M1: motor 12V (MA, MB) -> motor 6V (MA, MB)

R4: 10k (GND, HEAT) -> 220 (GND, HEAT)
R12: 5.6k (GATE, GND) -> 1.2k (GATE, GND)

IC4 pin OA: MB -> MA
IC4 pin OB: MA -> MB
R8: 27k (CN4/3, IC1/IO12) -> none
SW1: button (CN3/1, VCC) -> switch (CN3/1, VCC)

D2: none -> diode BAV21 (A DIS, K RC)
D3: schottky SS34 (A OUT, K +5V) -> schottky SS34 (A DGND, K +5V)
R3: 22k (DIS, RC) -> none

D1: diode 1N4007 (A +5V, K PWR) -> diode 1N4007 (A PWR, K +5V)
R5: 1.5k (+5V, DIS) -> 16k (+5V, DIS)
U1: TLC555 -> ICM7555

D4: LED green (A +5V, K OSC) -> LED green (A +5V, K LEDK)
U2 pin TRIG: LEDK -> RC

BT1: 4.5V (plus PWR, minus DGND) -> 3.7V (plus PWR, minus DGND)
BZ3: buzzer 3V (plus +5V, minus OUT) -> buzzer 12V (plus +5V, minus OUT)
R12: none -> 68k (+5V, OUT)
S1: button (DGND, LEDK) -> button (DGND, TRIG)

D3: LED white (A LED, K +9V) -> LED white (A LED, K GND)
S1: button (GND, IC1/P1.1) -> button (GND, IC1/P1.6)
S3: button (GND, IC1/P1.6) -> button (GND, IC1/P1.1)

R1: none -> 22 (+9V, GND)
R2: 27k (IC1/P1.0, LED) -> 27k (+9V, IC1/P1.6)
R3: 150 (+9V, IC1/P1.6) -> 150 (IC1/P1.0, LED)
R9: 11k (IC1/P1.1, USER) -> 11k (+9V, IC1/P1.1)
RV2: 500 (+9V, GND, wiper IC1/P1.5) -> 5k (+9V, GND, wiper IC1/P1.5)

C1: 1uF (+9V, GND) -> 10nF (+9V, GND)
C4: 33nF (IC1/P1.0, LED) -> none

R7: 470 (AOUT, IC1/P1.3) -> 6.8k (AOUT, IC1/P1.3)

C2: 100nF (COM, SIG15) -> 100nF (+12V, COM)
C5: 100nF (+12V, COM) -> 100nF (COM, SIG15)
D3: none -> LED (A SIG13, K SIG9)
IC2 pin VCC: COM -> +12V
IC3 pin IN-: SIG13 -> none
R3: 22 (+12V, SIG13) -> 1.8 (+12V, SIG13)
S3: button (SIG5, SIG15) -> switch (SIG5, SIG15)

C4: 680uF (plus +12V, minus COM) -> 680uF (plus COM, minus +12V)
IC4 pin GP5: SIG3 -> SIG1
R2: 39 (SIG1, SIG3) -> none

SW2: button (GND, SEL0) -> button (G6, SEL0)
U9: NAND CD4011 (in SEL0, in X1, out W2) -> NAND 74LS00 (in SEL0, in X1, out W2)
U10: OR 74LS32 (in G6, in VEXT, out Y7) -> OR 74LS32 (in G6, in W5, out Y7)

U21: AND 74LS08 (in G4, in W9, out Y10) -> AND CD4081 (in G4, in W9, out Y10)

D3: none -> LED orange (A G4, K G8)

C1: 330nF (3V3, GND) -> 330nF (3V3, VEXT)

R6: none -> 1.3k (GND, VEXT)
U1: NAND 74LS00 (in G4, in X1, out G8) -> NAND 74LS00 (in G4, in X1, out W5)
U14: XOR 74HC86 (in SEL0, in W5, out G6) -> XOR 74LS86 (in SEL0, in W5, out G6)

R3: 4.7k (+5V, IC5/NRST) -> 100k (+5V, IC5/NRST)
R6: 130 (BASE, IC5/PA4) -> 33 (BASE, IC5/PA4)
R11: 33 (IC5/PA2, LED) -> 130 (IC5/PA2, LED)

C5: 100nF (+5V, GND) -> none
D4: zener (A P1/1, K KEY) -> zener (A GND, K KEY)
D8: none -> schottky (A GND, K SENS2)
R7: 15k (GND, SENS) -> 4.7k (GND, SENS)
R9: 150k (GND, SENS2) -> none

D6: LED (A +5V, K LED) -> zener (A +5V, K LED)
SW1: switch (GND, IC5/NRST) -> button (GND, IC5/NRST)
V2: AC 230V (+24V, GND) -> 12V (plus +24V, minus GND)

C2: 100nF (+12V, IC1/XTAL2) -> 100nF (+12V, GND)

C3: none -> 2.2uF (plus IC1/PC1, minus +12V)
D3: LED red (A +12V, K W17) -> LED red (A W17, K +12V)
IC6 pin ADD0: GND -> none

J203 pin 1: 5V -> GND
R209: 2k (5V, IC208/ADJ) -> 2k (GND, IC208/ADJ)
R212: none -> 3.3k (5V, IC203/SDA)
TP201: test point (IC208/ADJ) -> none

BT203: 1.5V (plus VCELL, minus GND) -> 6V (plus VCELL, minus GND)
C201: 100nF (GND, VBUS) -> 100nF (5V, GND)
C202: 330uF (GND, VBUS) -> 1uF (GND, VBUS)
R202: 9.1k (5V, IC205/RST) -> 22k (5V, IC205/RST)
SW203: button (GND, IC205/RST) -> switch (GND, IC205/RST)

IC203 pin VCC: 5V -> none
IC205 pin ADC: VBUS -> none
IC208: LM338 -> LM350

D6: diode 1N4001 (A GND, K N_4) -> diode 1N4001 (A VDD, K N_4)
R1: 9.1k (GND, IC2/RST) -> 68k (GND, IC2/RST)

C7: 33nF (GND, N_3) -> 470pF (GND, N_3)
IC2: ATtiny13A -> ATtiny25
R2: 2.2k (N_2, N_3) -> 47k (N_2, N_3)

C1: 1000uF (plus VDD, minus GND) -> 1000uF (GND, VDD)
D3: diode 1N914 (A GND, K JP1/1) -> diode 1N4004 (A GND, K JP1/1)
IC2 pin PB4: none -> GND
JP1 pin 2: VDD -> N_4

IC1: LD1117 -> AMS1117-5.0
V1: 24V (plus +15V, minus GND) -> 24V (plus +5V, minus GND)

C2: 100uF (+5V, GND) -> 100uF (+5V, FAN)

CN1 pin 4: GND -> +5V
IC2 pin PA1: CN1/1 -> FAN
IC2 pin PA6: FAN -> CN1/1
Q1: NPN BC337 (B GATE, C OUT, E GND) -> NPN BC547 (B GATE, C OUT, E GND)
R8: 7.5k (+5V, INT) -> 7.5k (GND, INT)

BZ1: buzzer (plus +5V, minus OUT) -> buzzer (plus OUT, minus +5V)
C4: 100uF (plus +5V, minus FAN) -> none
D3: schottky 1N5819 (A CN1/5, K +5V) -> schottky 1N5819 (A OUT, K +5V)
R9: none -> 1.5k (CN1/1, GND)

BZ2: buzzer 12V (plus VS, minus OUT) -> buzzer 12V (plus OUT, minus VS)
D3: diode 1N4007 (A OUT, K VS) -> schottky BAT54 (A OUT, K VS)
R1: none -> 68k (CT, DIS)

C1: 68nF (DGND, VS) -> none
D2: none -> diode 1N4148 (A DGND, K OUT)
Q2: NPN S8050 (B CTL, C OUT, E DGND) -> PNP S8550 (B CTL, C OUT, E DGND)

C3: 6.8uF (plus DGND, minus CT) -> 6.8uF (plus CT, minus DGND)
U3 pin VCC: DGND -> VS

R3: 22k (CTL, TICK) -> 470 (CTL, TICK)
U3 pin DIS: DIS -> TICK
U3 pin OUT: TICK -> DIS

**Task description**
From the records above, extract exactly and only the lines that begin at the line with "R2: 27k (IC1/P1.0, LED)" and stop after the line with "U14: XOR 74HC86".

**Exercise output**
R2: 27k (IC1/P1.0, LED) -> 27k (+9V, IC1/P1.6)
R3: 150 (+9V, IC1/P1.6) -> 150 (IC1/P1.0, LED)
R9: 11k (IC1/P1.1, USER) -> 11k (+9V, IC1/P1.1)
RV2: 500 (+9V, GND, wiper IC1/P1.5) -> 5k (+9V, GND, wiper IC1/P1.5)

C1: 1uF (+9V, GND) -> 10nF (+9V, GND)
C4: 33nF (IC1/P1.0, LED) -> none

R7: 470 (AOUT, IC1/P1.3) -> 6.8k (AOUT, IC1/P1.3)

C2: 100nF (COM, SIG15) -> 100nF (+12V, COM)
C5: 100nF (+12V, COM) -> 100nF (COM, SIG15)
D3: none -> LED (A SIG13, K SIG9)
IC2 pin VCC: COM -> +12V
IC3 pin IN-: SIG13 -> none
R3: 22 (+12V, SIG13) -> 1.8 (+12V, SIG13)
S3: button (SIG5, SIG15) -> switch (SIG5, SIG15)

C4: 680uF (plus +12V, minus COM) -> 680uF (plus COM, minus +12V)
IC4 pin GP5: SIG3 -> SIG1
R2: 39 (SIG1, SIG3) -> none

SW2: button (GND, SEL0) -> button (G6, SEL0)
U9: NAND CD4011 (in SEL0, in X1, out W2) -> NAND 74LS00 (in SEL0, in X1, out W2)
U10: OR 74LS32 (in G6, in VEXT, out Y7) -> OR 74LS32 (in G6, in W5, out Y7)

U21: AND 74LS08 (in G4, in W9, out Y10) -> AND CD4081 (in G4, in W9, out Y10)

D3: none -> LED orange (A G4, K G8)

C1: 330nF (3V3, GND) -> 330nF (3V3, VEXT)

R6: none -> 1.3k (GND, VEXT)
U1: NAND 74LS00 (in G4, in X1, out G8) -> NAND 74LS00 (in G4, in X1, out W5)
U14: XOR 74HC86 (in SEL0, in W5, out G6) -> XOR 74LS86 (in SEL0, in W5, out G6)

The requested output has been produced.